* [ACTION ITEM]: Set down every entry exactly as it stands, omitting any picture.

(Dataset entries)
==============================

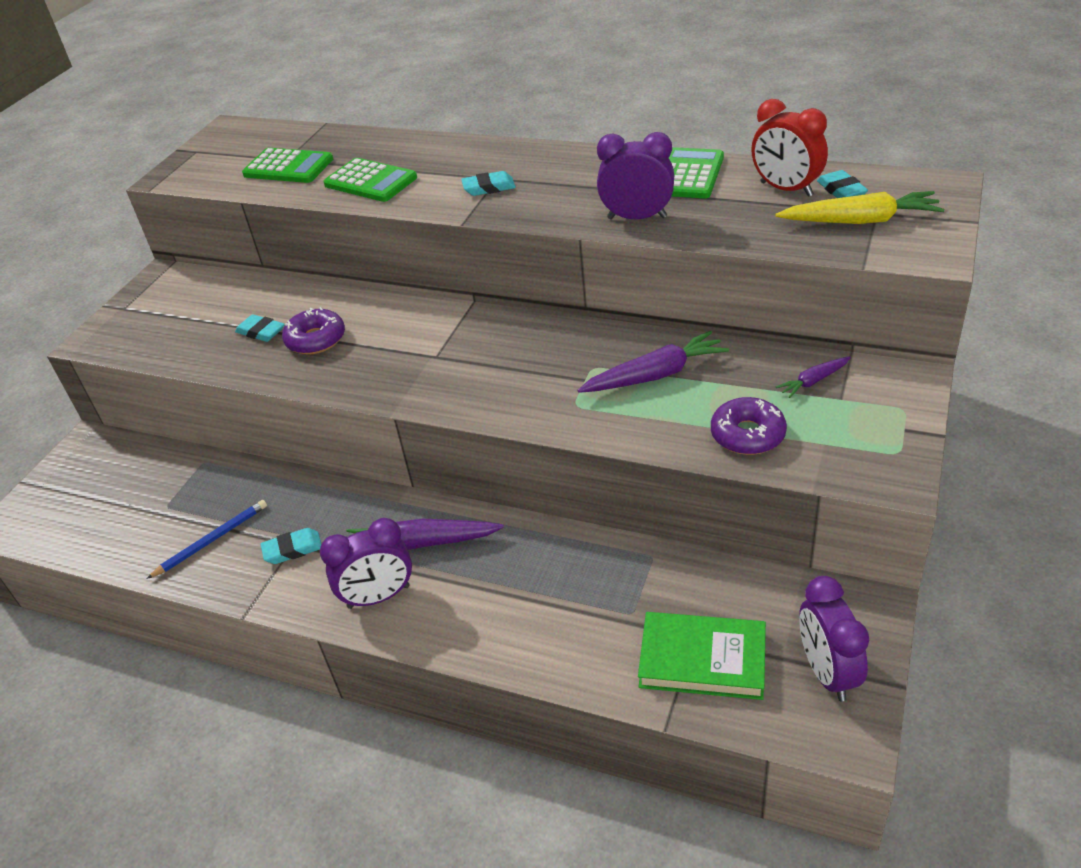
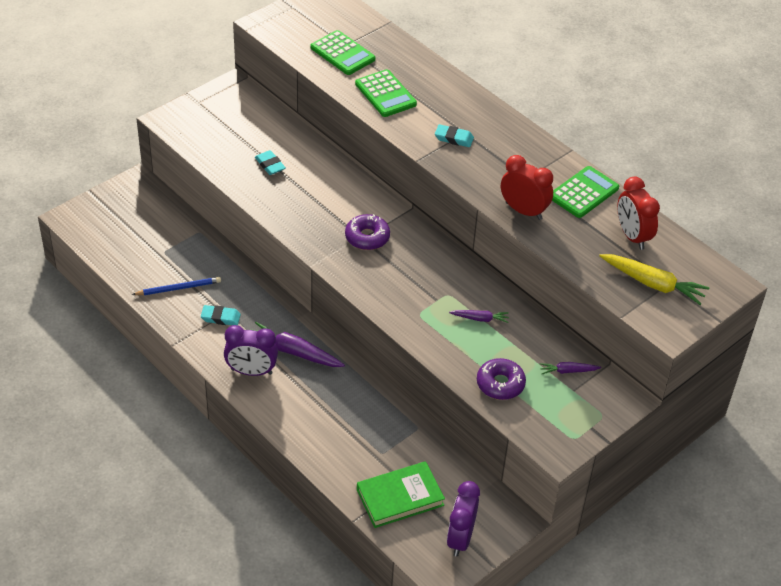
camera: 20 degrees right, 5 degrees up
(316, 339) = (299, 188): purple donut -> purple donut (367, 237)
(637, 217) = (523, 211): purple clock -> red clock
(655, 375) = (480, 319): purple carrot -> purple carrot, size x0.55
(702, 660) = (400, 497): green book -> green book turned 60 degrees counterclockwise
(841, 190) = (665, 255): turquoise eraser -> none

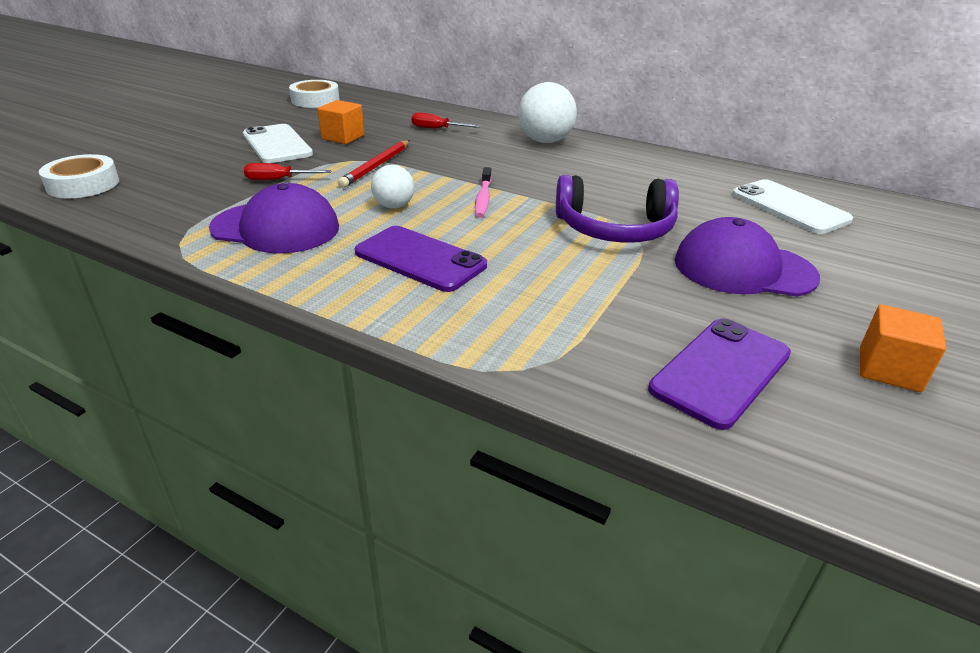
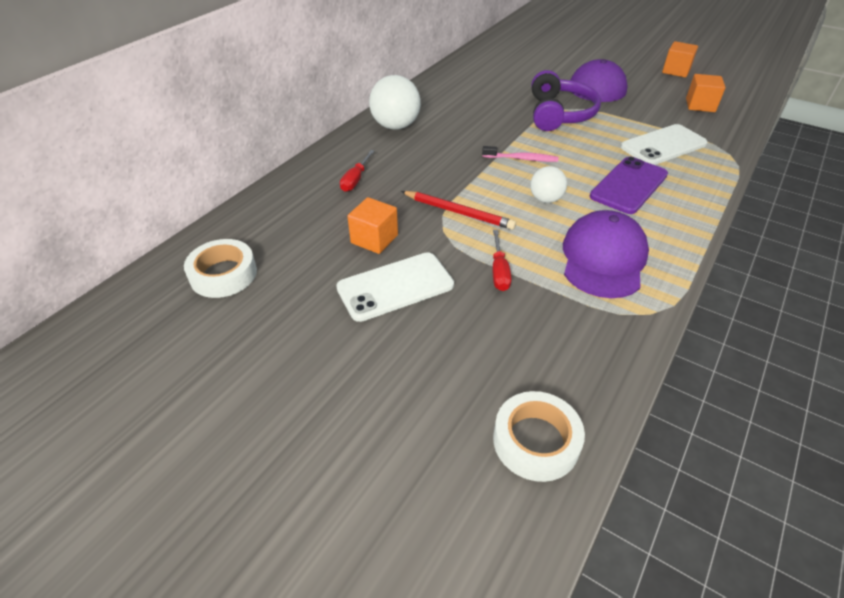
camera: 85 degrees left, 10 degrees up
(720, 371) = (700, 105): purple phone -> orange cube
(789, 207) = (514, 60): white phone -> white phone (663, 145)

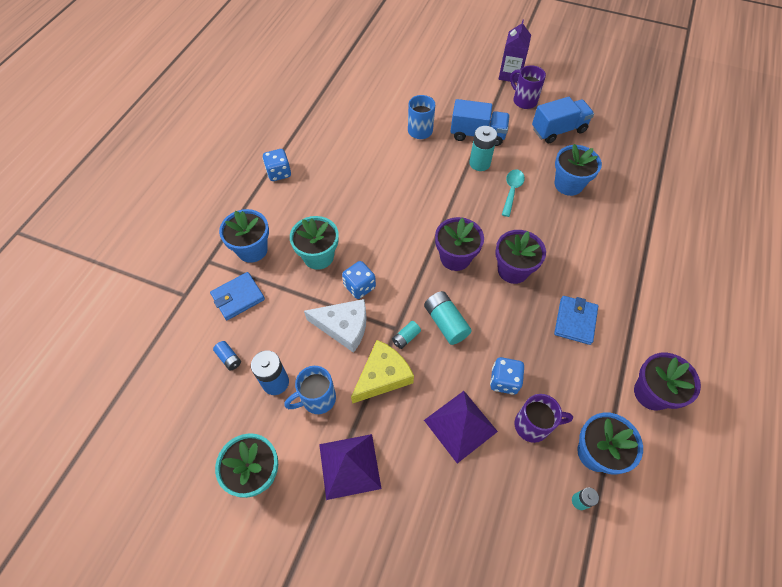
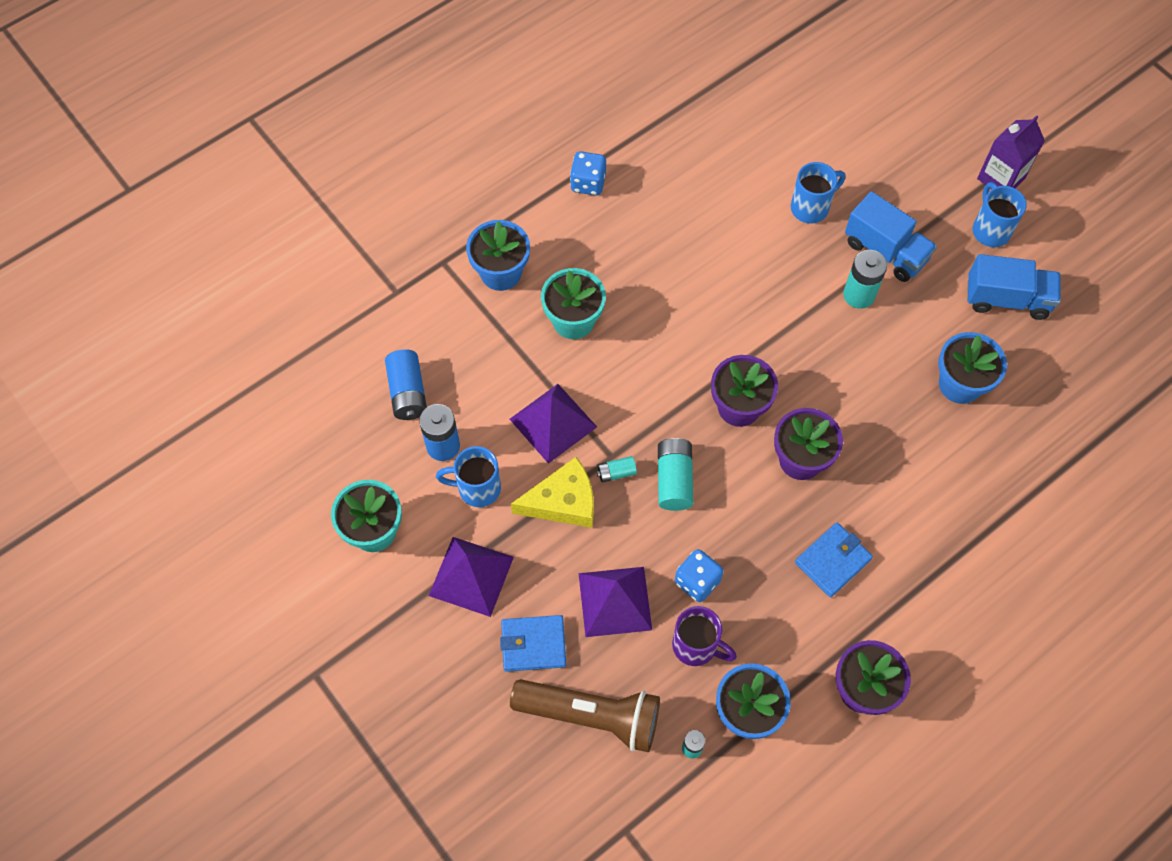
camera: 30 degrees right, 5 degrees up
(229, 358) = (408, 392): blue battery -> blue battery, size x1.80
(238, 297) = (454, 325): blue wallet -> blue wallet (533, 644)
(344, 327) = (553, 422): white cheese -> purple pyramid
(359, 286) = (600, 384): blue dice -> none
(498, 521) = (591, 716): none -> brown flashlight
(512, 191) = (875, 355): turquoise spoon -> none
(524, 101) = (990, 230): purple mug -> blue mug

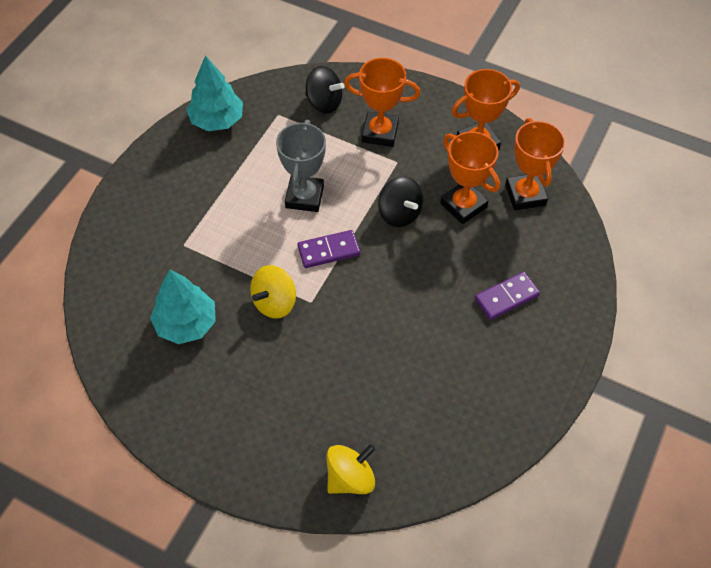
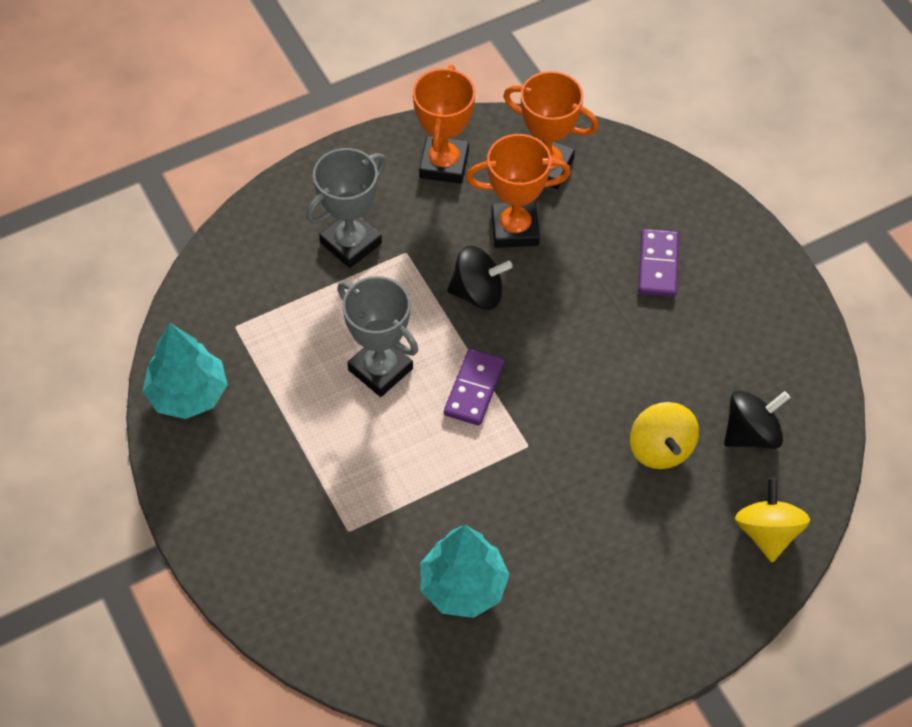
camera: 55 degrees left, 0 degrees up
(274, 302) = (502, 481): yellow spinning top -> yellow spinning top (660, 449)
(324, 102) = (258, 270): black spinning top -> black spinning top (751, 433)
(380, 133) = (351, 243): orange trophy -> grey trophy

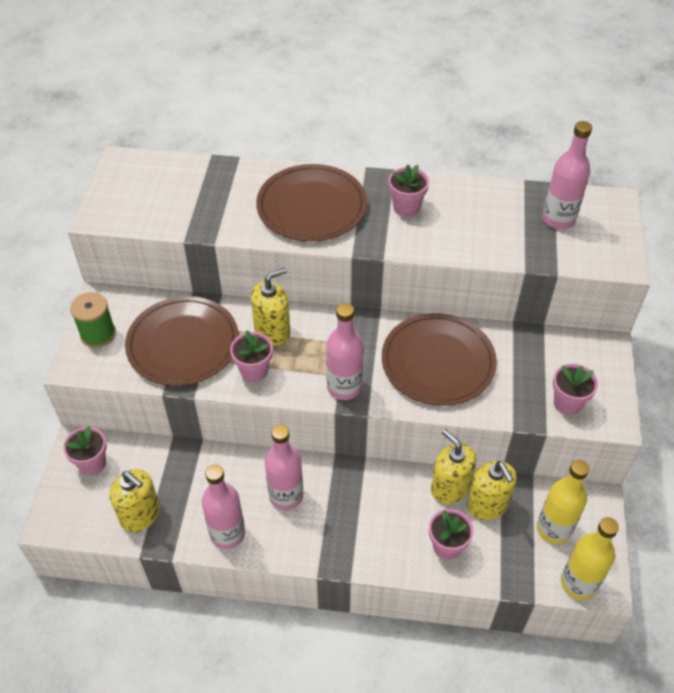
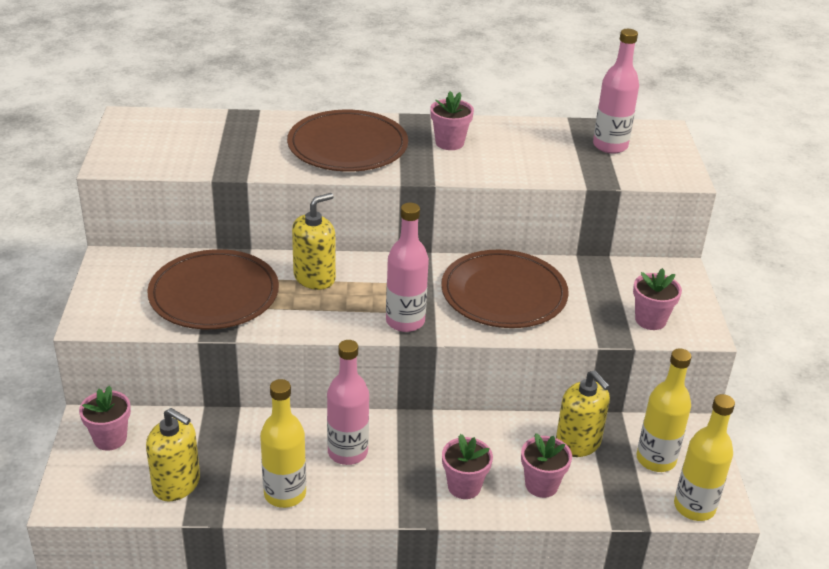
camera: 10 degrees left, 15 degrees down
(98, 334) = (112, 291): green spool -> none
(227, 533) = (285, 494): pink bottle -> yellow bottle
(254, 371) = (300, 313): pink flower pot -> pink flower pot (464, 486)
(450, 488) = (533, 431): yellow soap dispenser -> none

==============================

* [RESPONSE AREA]:
camera: 20 degrees right, 5 degrees up
(316, 339) = (299, 188): purple donut -> purple donut (367, 237)
(637, 217) = (523, 211): purple clock -> red clock
(655, 375) = (480, 319): purple carrot -> purple carrot, size x0.55
(702, 660) = (400, 497): green book -> green book turned 60 degrees counterclockwise
(841, 190) = (665, 255): turquoise eraser -> none

camera: 85 degrees left, 10 degrees up
(720, 371) = (700, 105): purple phone -> orange cube
(789, 207) = (514, 60): white phone -> white phone (663, 145)

camera: 30 degrees right, 5 degrees up
(229, 358) = (408, 392): blue battery -> blue battery, size x1.80
(238, 297) = (454, 325): blue wallet -> blue wallet (533, 644)
(344, 327) = (553, 422): white cheese -> purple pyramid
(359, 286) = (600, 384): blue dice -> none
(498, 521) = (591, 716): none -> brown flashlight
(512, 191) = (875, 355): turquoise spoon -> none
(524, 101) = (990, 230): purple mug -> blue mug

camera: 55 degrees left, 0 degrees up
(274, 302) = (502, 481): yellow spinning top -> yellow spinning top (660, 449)
(324, 102) = (258, 270): black spinning top -> black spinning top (751, 433)
(380, 133) = (351, 243): orange trophy -> grey trophy

camera: 10 degrees left, 15 degrees down
(98, 334) = (112, 291): green spool -> none
(227, 533) = (285, 494): pink bottle -> yellow bottle
(254, 371) = (300, 313): pink flower pot -> pink flower pot (464, 486)
(450, 488) = (533, 431): yellow soap dispenser -> none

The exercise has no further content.